• **AIM OF THE EXERCISE**:
The whole listing, apart from its images, should be restated word for word.

• **LISTED RECORDS**:

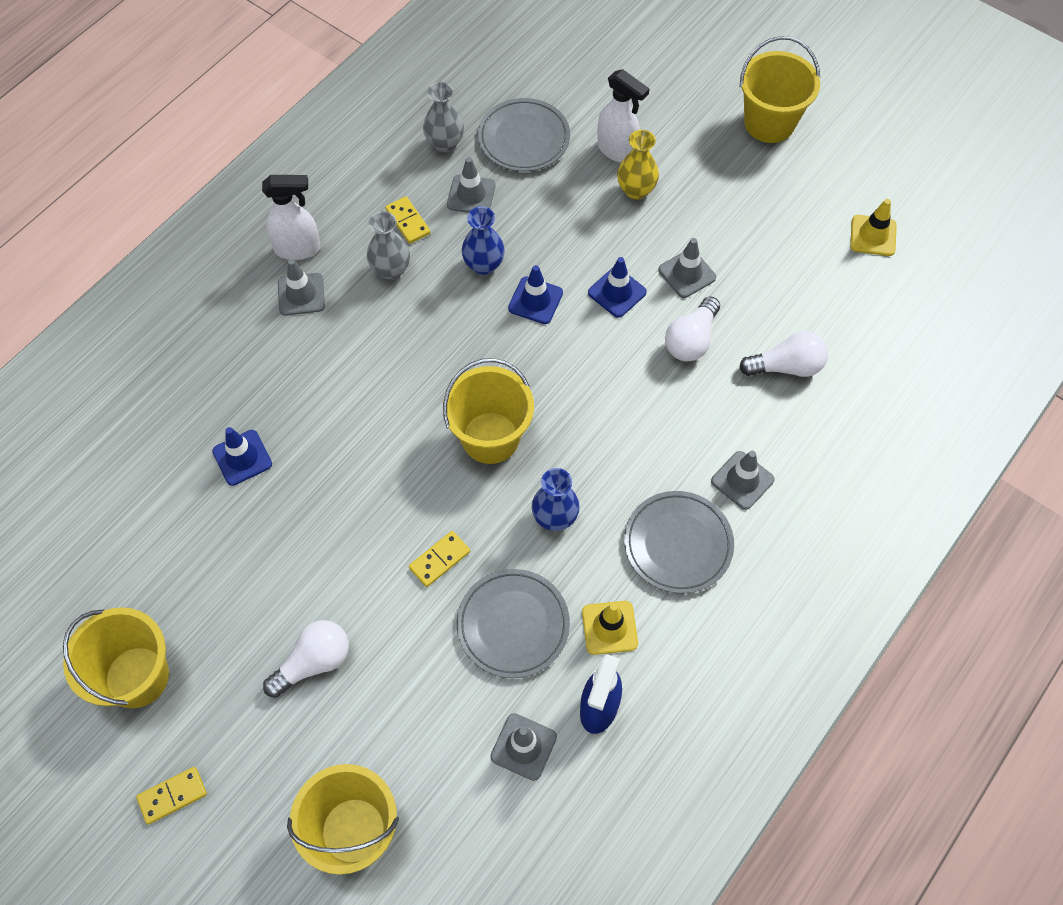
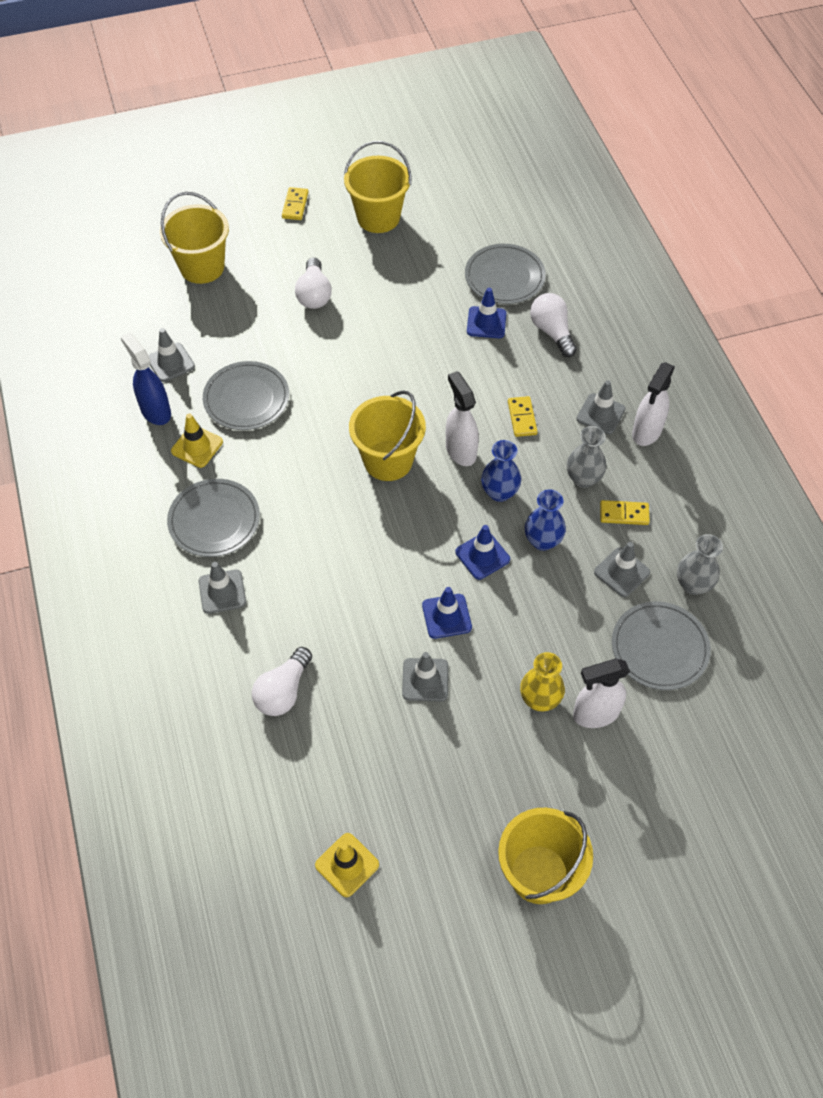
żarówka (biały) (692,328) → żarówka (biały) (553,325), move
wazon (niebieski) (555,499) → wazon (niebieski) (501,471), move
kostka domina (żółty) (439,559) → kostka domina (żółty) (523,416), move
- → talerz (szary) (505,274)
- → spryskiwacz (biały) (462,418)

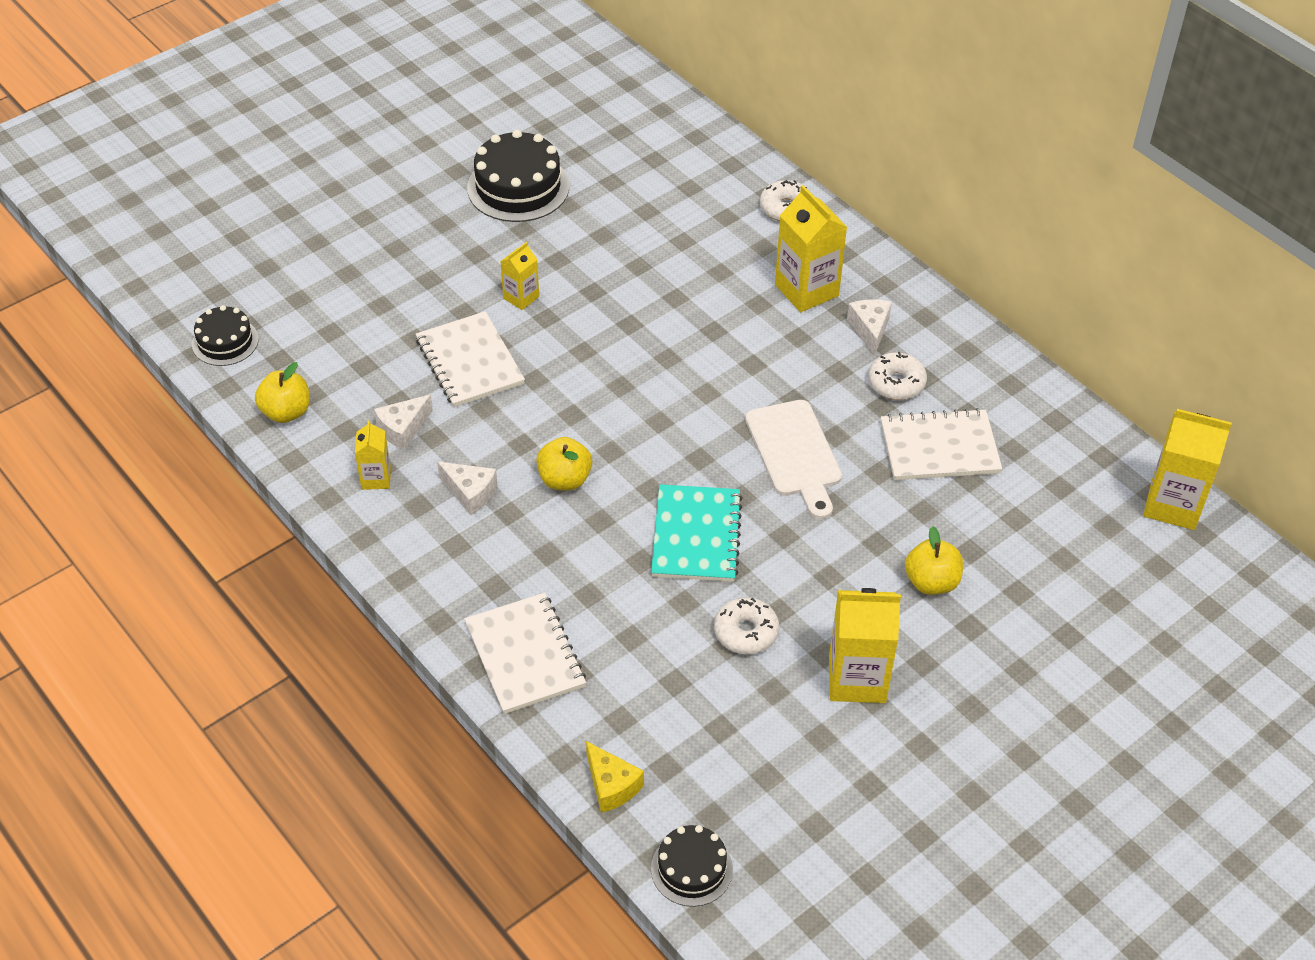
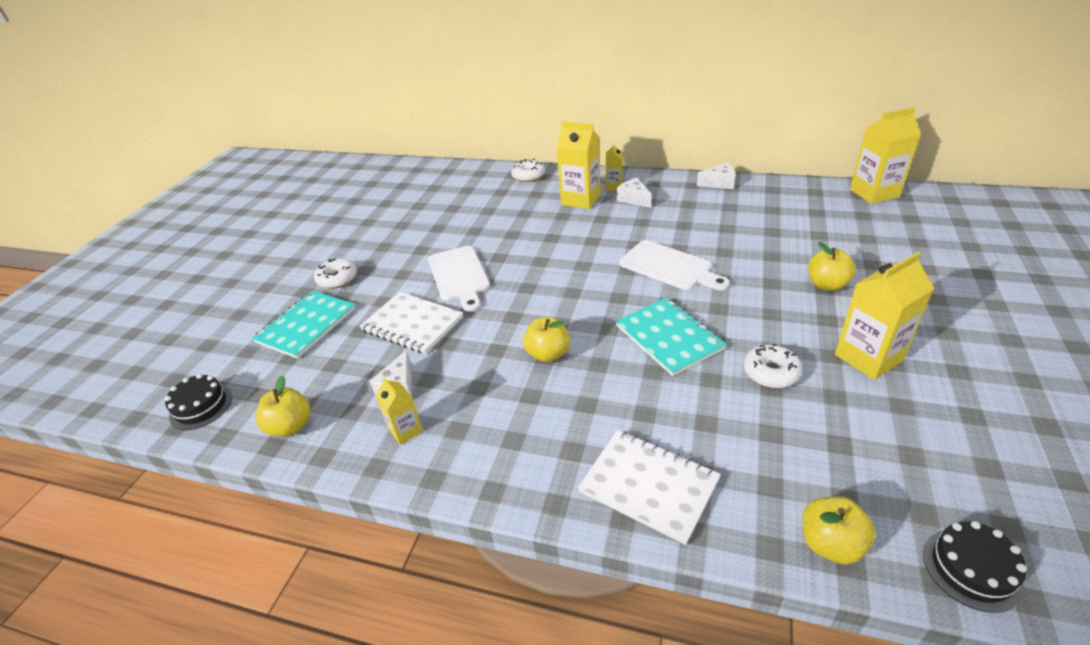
tort (czarny) (518,176) → -
karton mleka (żółty) (519,276) → karton mleka (żółty) (613,167), move
donut (biały) (897,376) → donut (biały) (335,273), move
zeszyt (biały) (941,444) → -
ser (biały) (467,488) → ser (biały) (716,176), move
ser (żółty) (615,777) → jabłko (żółty) (838,530)
- → deska do krojenia (biały) (459,279)
- → zeszyt (turkusowy) (304,325)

• **THE COMPLETED TASK**:
żarówka (biały) (692,328) → żarówka (biały) (553,325), move
wazon (niebieski) (555,499) → wazon (niebieski) (501,471), move
kostka domina (żółty) (439,559) → kostka domina (żółty) (523,416), move
- → talerz (szary) (505,274)
- → spryskiwacz (biały) (462,418)

tort (czarny) (518,176) → -
karton mleka (żółty) (519,276) → karton mleka (żółty) (613,167), move
donut (biały) (897,376) → donut (biały) (335,273), move
zeszyt (biały) (941,444) → -
ser (biały) (467,488) → ser (biały) (716,176), move
ser (żółty) (615,777) → jabłko (żółty) (838,530)
- → deska do krojenia (biały) (459,279)
- → zeszyt (turkusowy) (304,325)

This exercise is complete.